What to produce: Please repeat every entry exactly as written, but skip the pictures.

Raw data:
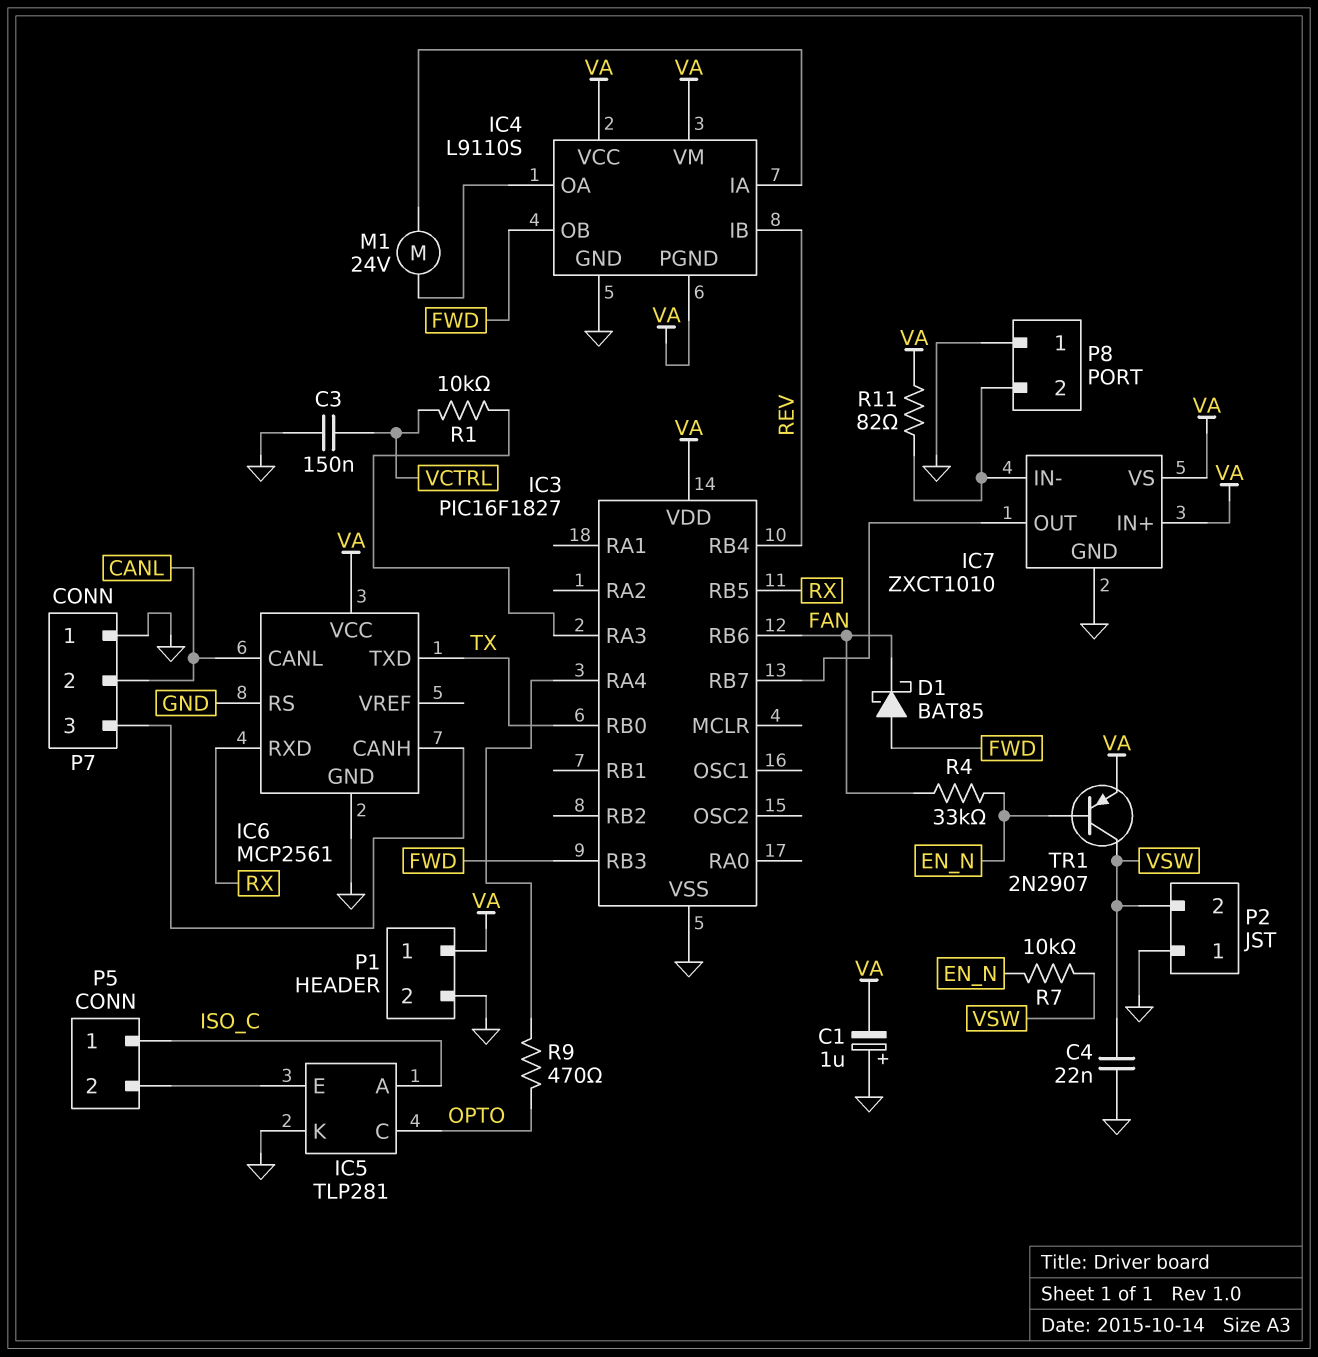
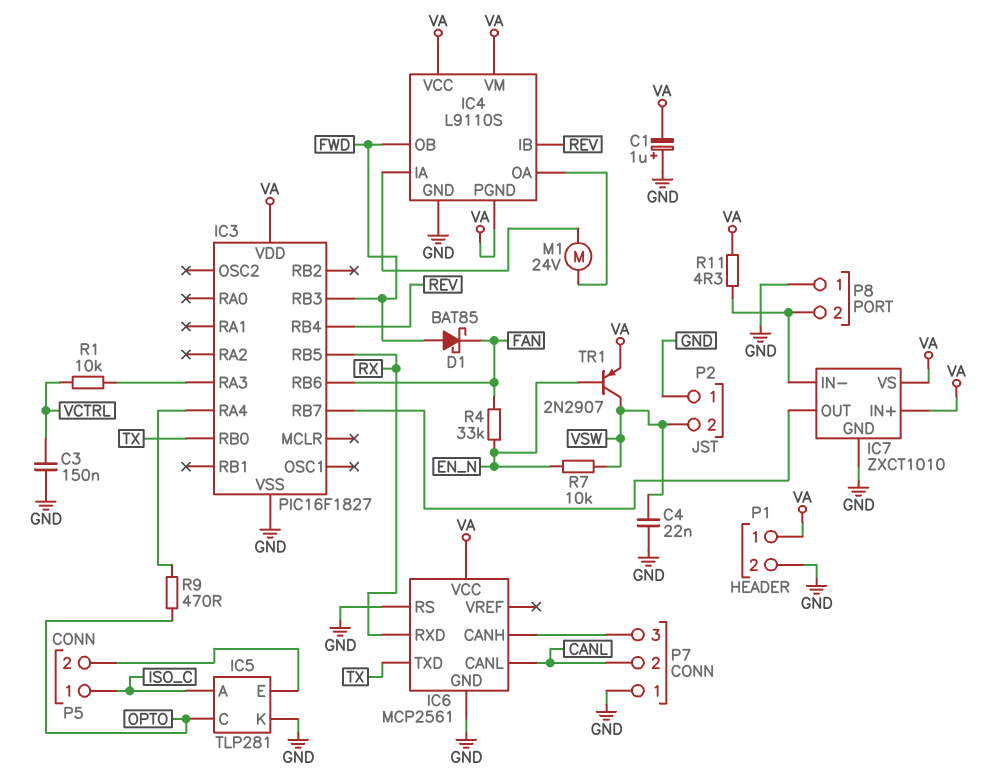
R11: 82 (IC7/IN-, VA) -> 4.3 (IC7/IN-, VA)

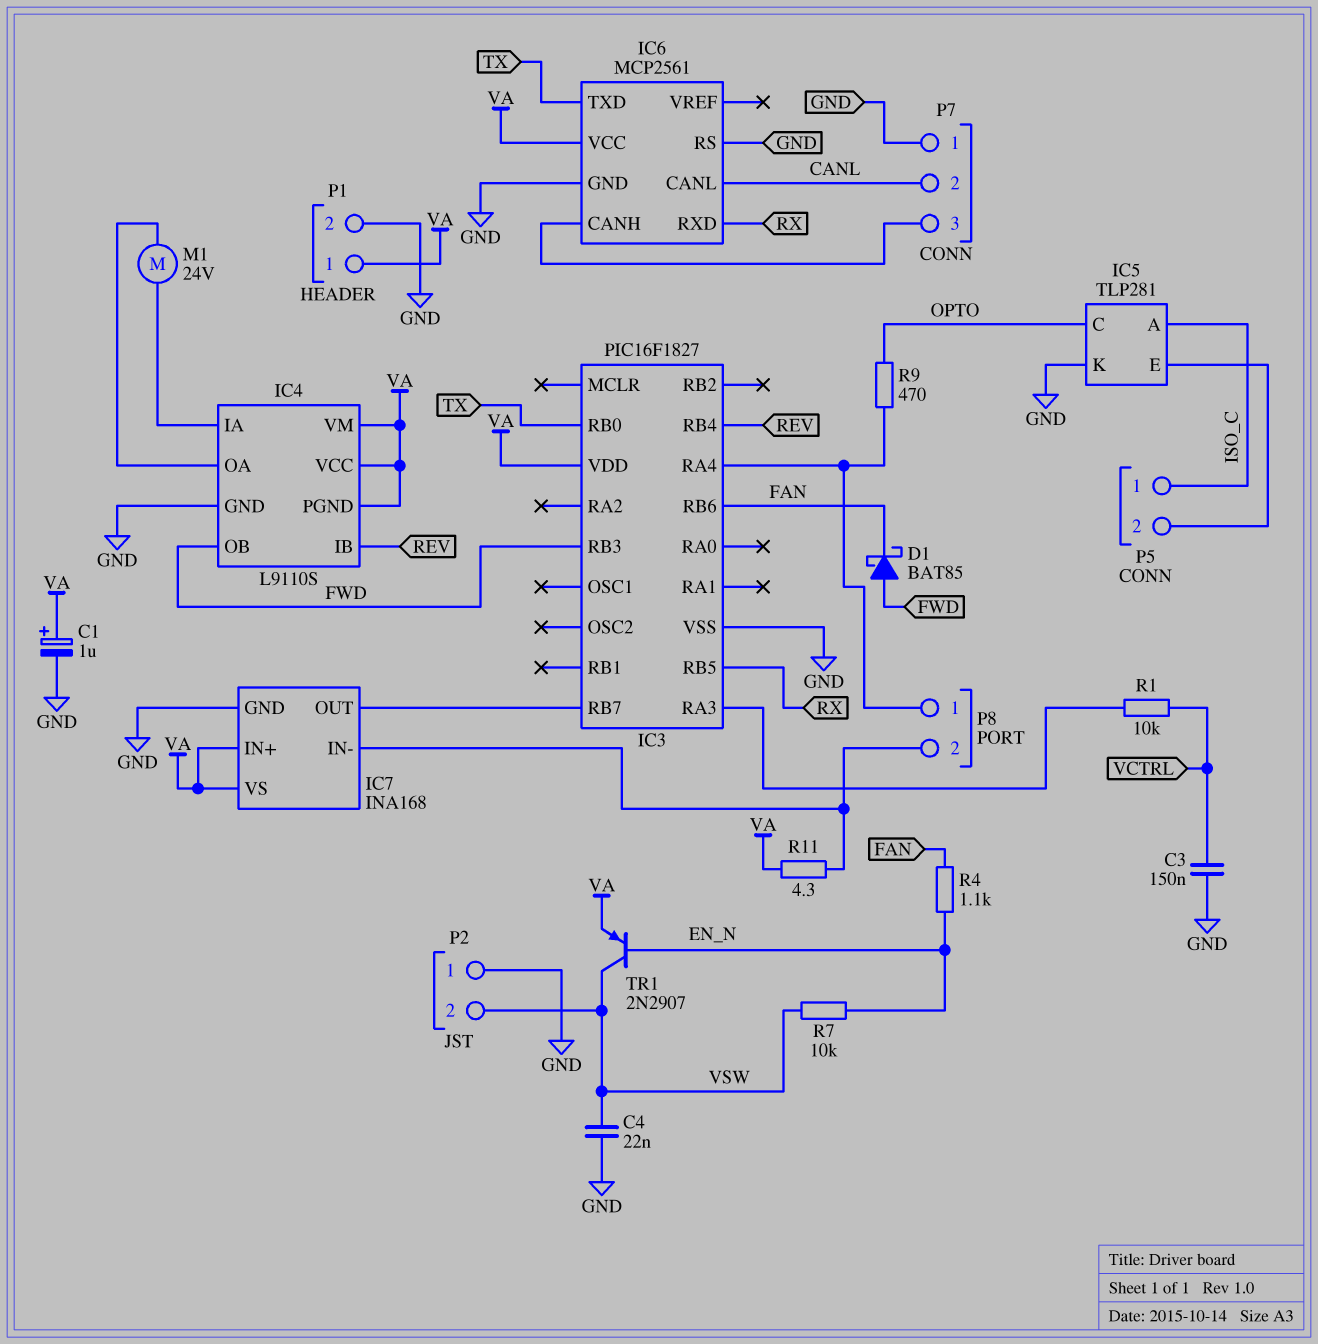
C1: 1uF (plus GND, minus VA) -> 1uF (plus VA, minus GND)
IC7: ZXCT1010 -> INA168
P8 pin 1: GND -> IC3/RA4
R4: 33k (EN_N, FAN) -> 1.1k (EN_N, FAN)

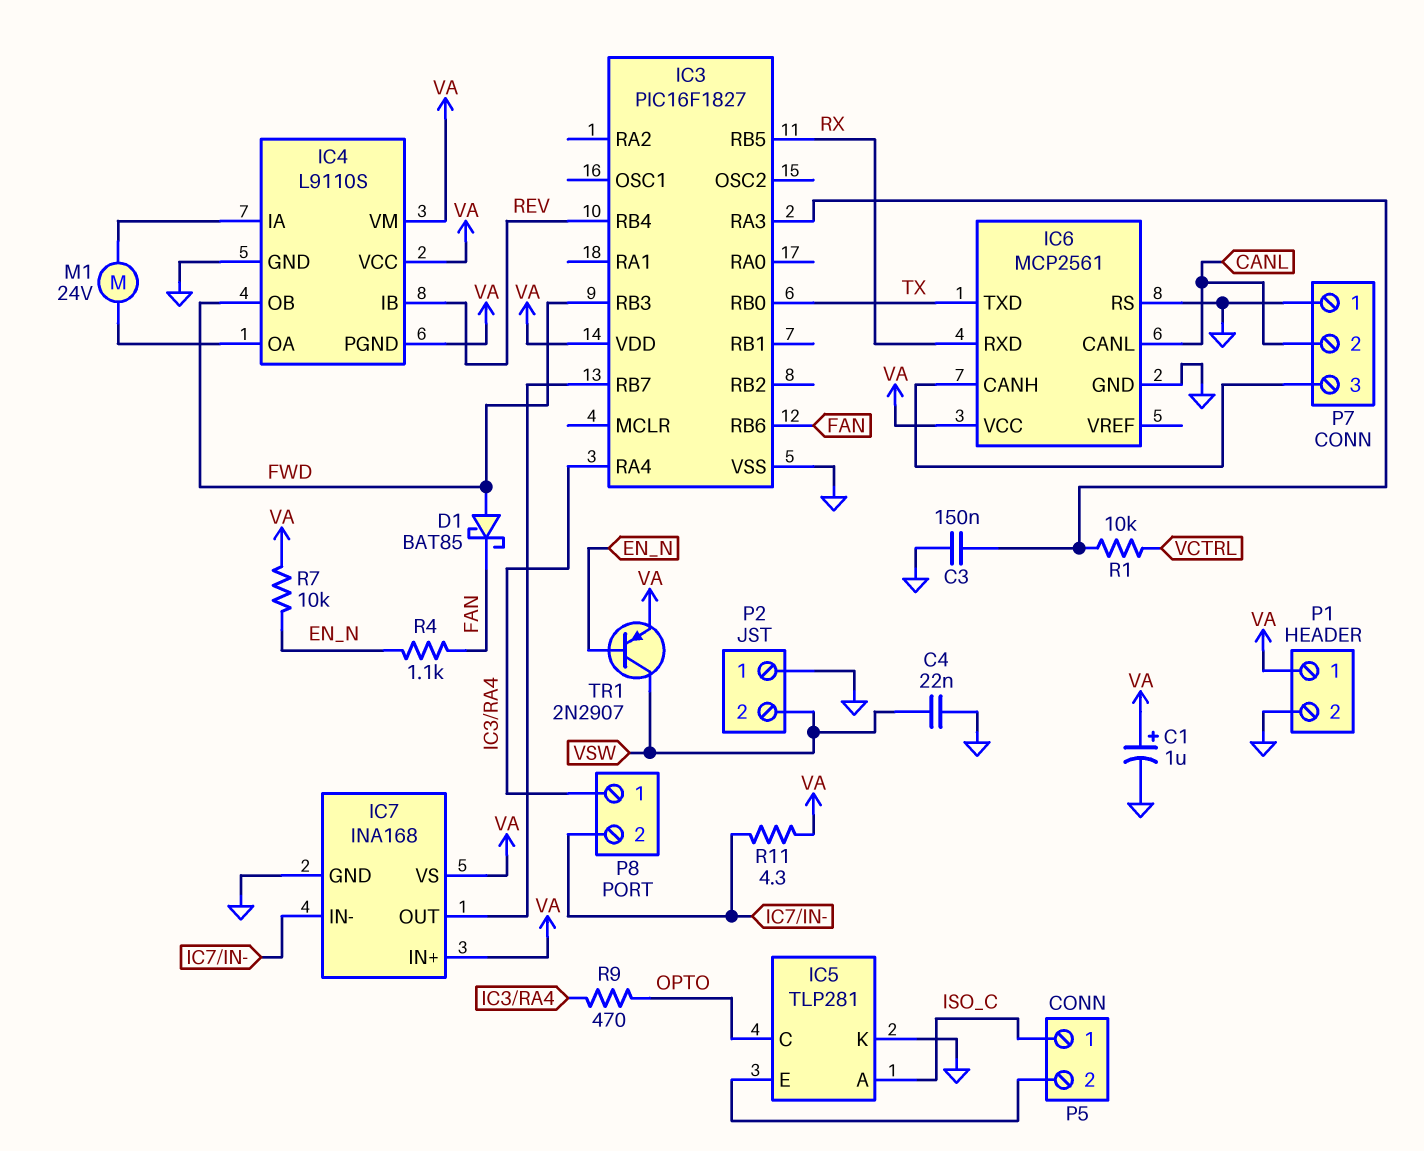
C3: 150nF (GND, VCTRL) -> 150nF (GND, IC3/RA3)
R7: 10k (EN_N, VSW) -> 10k (EN_N, VA)

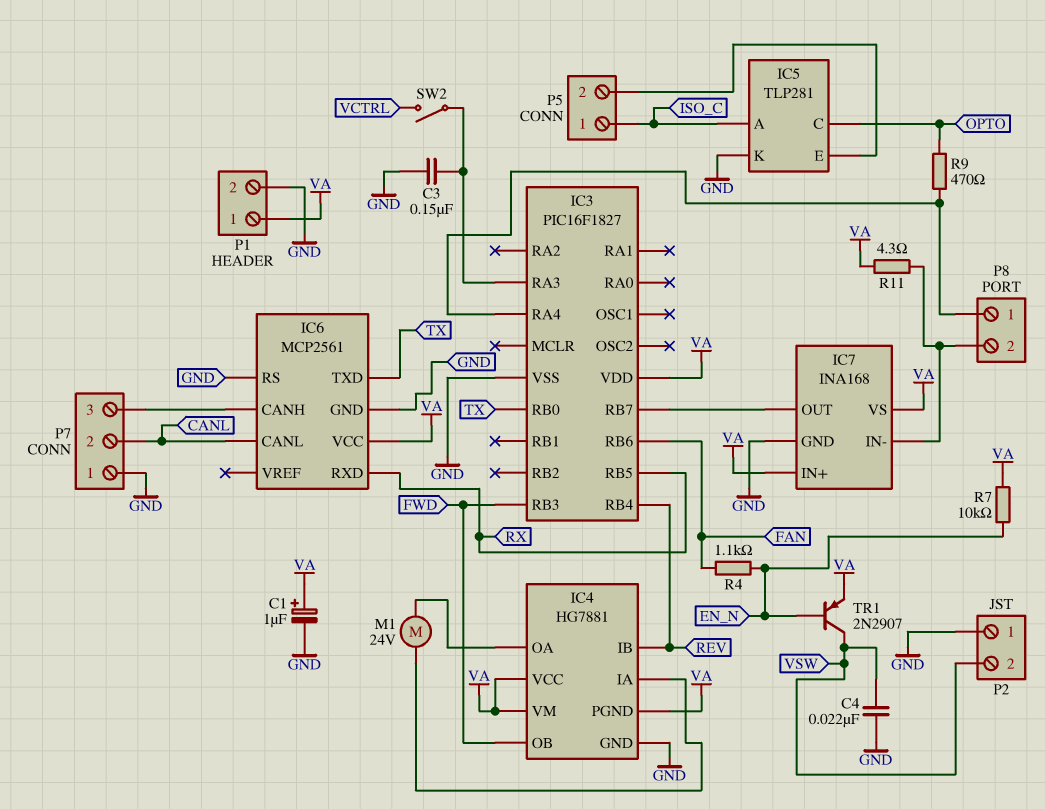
D1: schottky BAT85 (A FWD, K FAN) -> none
IC4: L9110S -> HG7881
R1: 10k (IC3/RA3, VCTRL) -> none
SW2: none -> switch (IC3/RA3, VCTRL)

Task result:
R11: 82 (IC7/IN-, VA) -> 4.3 (IC7/IN-, VA)

C1: 1uF (plus GND, minus VA) -> 1uF (plus VA, minus GND)
IC7: ZXCT1010 -> INA168
P8 pin 1: GND -> IC3/RA4
R4: 33k (EN_N, FAN) -> 1.1k (EN_N, FAN)

C3: 150nF (GND, VCTRL) -> 150nF (GND, IC3/RA3)
R7: 10k (EN_N, VSW) -> 10k (EN_N, VA)

D1: schottky BAT85 (A FWD, K FAN) -> none
IC4: L9110S -> HG7881
R1: 10k (IC3/RA3, VCTRL) -> none
SW2: none -> switch (IC3/RA3, VCTRL)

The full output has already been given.